Reproduce the entries beneath exactly, without their images.

=== SOURCE RECORDS ===
^^^^^^^^^^^^^^^^

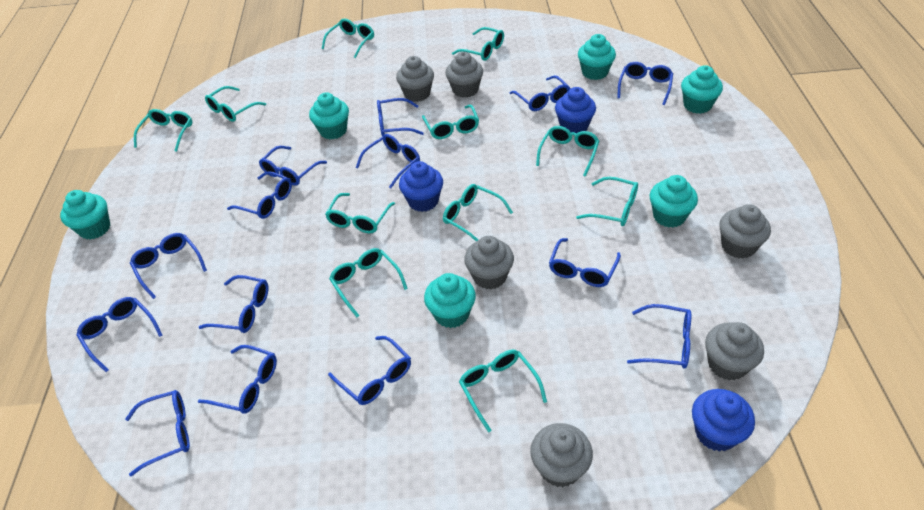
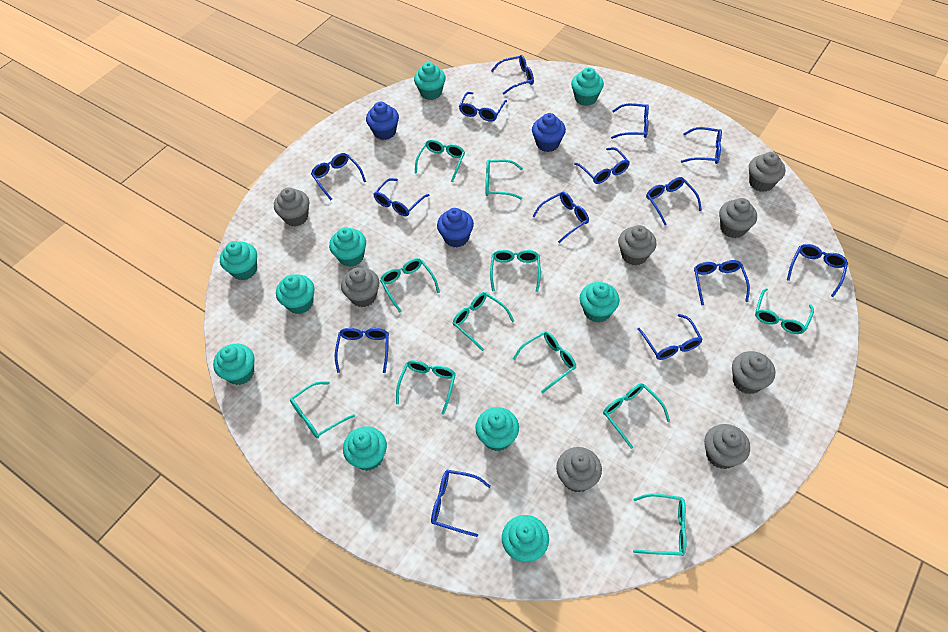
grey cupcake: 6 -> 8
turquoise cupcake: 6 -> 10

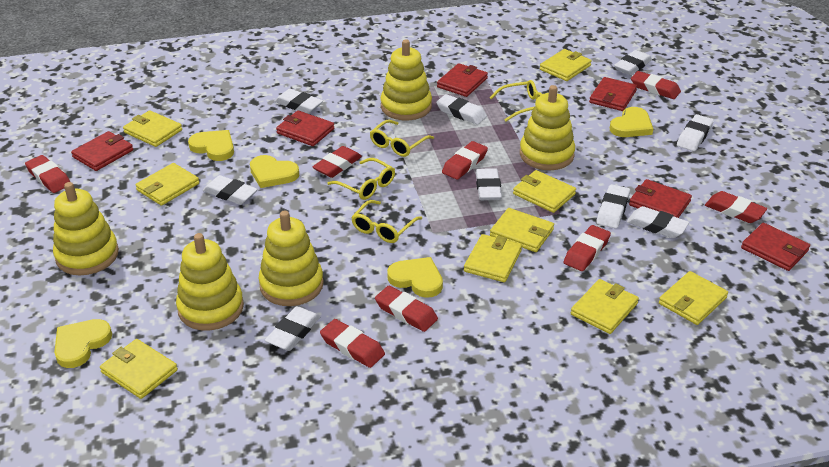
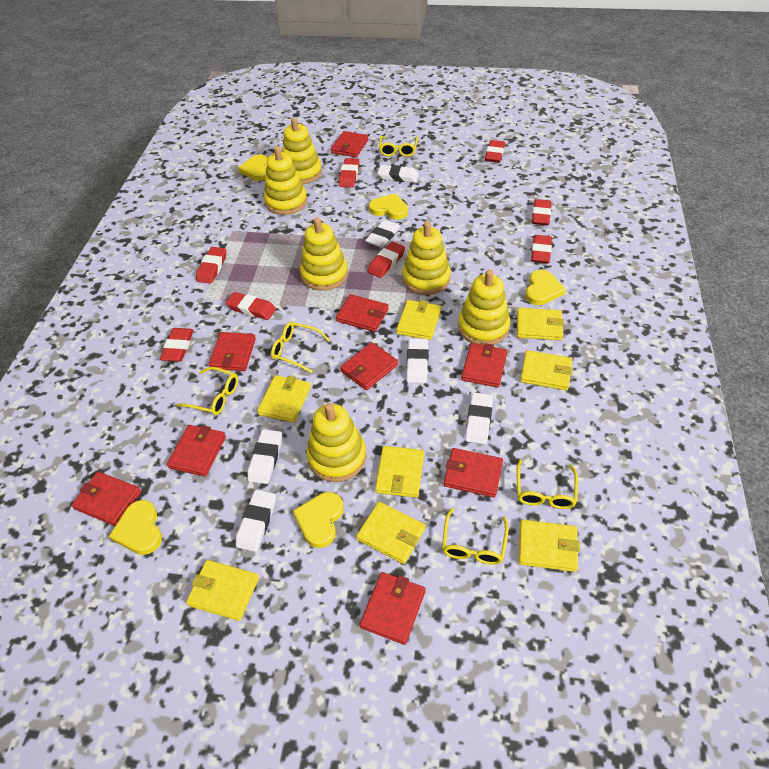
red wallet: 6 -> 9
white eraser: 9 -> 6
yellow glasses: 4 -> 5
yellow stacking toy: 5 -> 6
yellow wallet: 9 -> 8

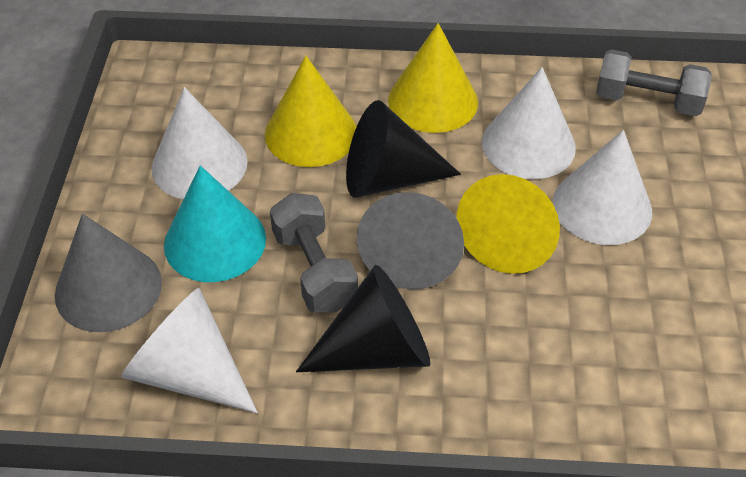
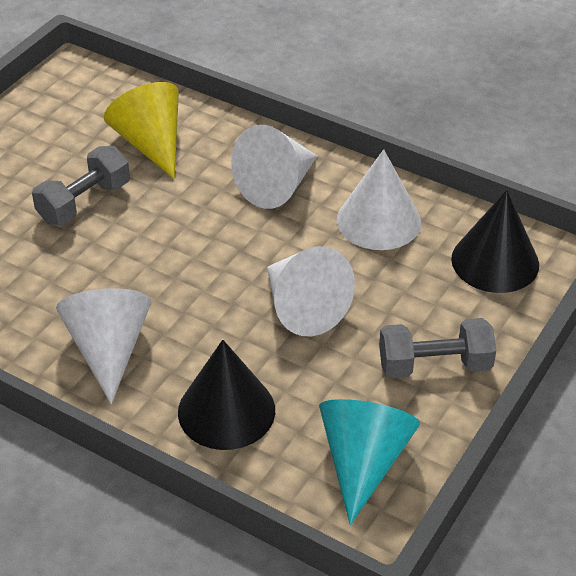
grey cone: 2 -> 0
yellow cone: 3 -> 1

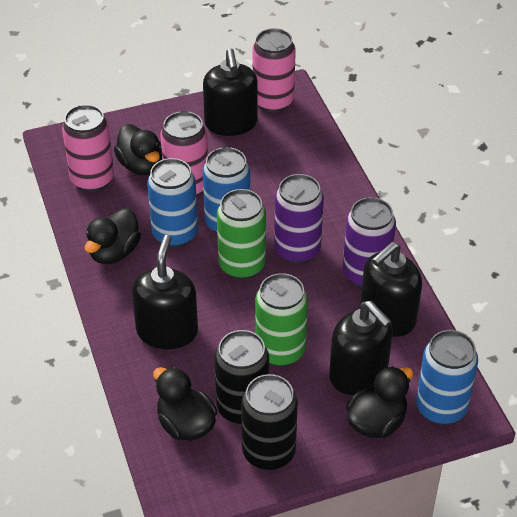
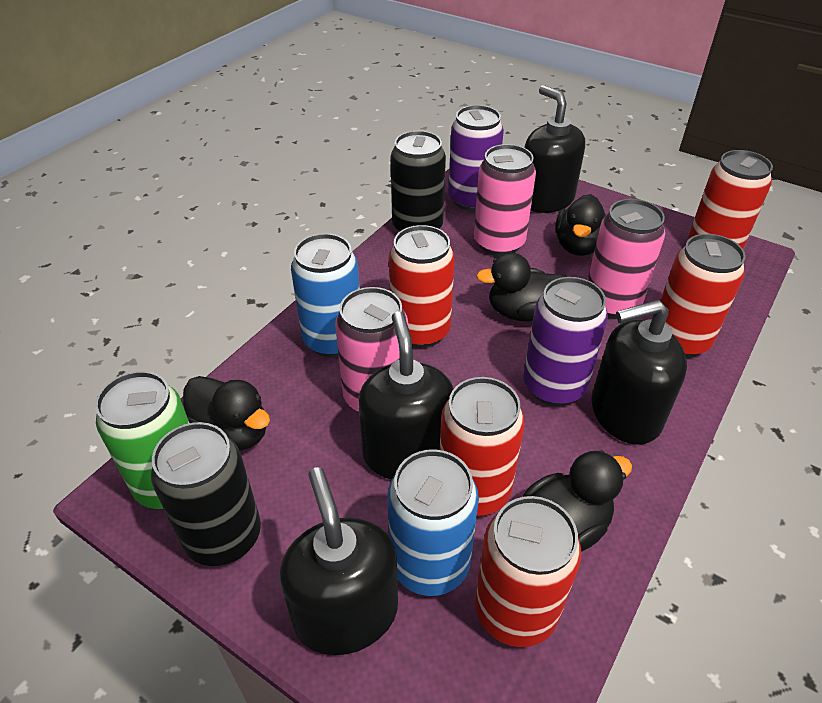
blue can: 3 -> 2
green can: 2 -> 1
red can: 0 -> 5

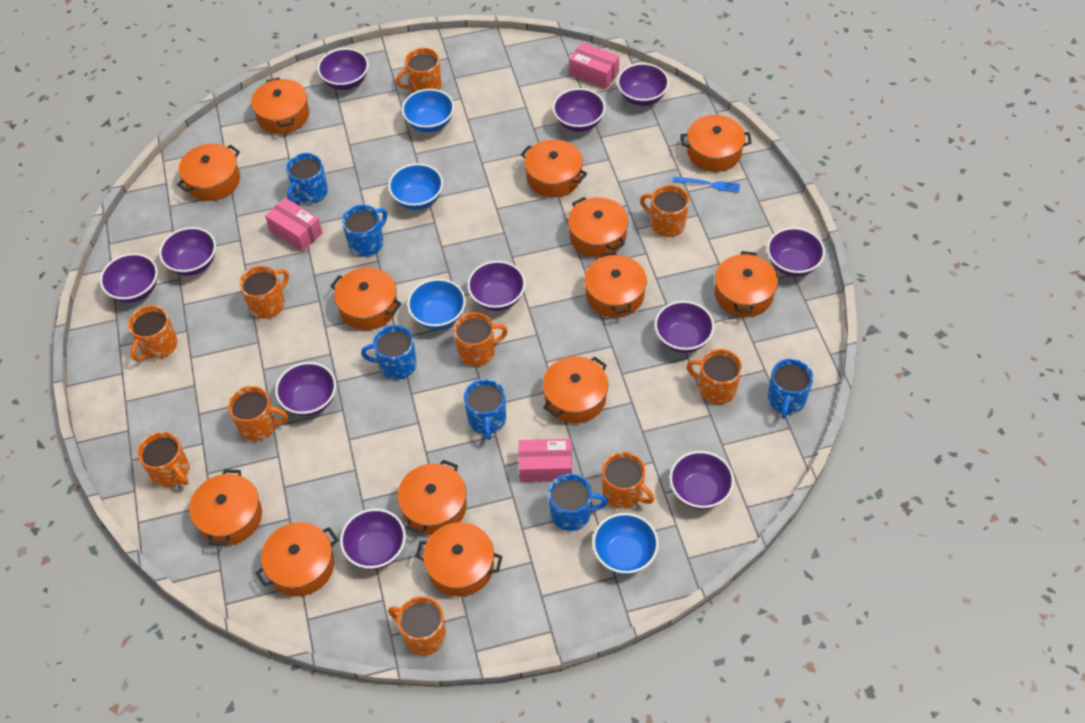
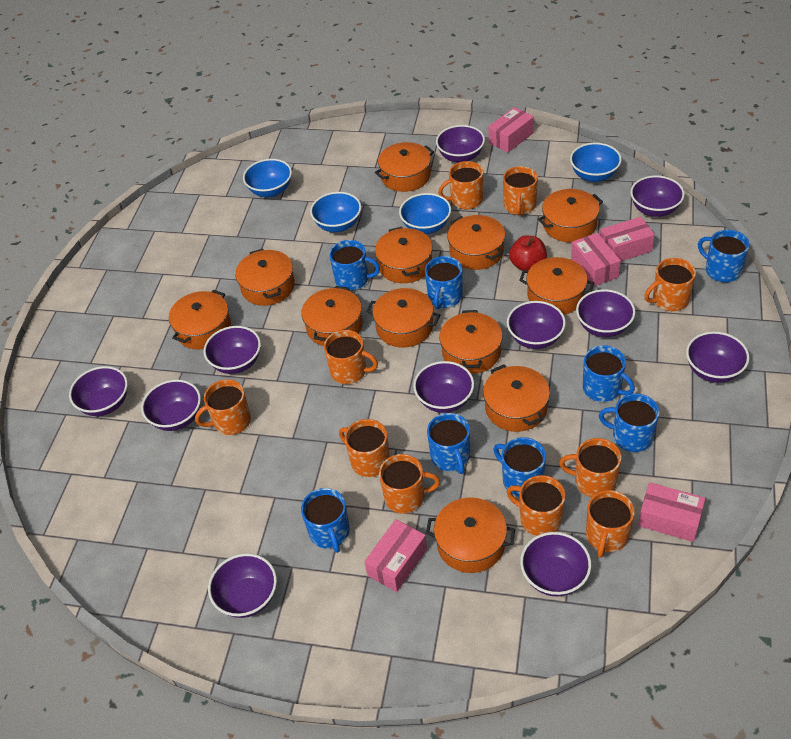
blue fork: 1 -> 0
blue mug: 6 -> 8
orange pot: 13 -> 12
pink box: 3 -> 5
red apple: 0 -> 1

^^^^^^^^^^^^^^^^

=== SOLVED EXERCISE ===
grey cupcake: 6 -> 8
turquoise cupcake: 6 -> 10

red wallet: 6 -> 9
white eraser: 9 -> 6
yellow glasses: 4 -> 5
yellow stacking toy: 5 -> 6
yellow wallet: 9 -> 8

grey cone: 2 -> 0
yellow cone: 3 -> 1

blue can: 3 -> 2
green can: 2 -> 1
red can: 0 -> 5

blue fork: 1 -> 0
blue mug: 6 -> 8
orange pot: 13 -> 12
pink box: 3 -> 5
red apple: 0 -> 1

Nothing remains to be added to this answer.